> [Activity] Below are the entries; transcribe them exactly and drop every picture.

> [Information supplied]
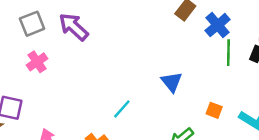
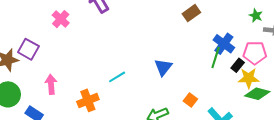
blue cross: (218, 25) -> (224, 44), moved, turned -30
pink cross: (37, 62) -> (61, 19), turned -30

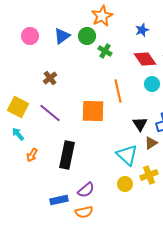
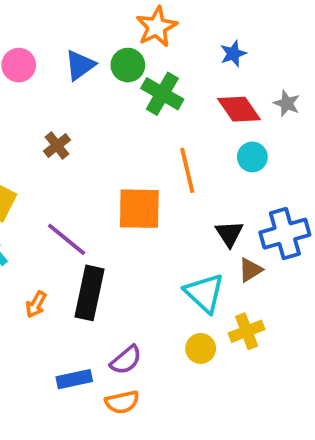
green cross: (105, 51) -> (162, 94), size x1.5
purple line: (50, 113) -> (67, 239), moved
orange arrow: (32, 155) -> (36, 304), moved

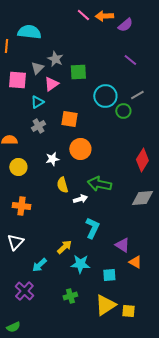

> [Answer to this problem]
blue cross: (218, 25) -> (224, 44), moved, turned -30
pink cross: (37, 62) -> (61, 19), turned -30

green cross: (105, 51) -> (162, 94), size x1.5
purple line: (50, 113) -> (67, 239), moved
orange arrow: (32, 155) -> (36, 304), moved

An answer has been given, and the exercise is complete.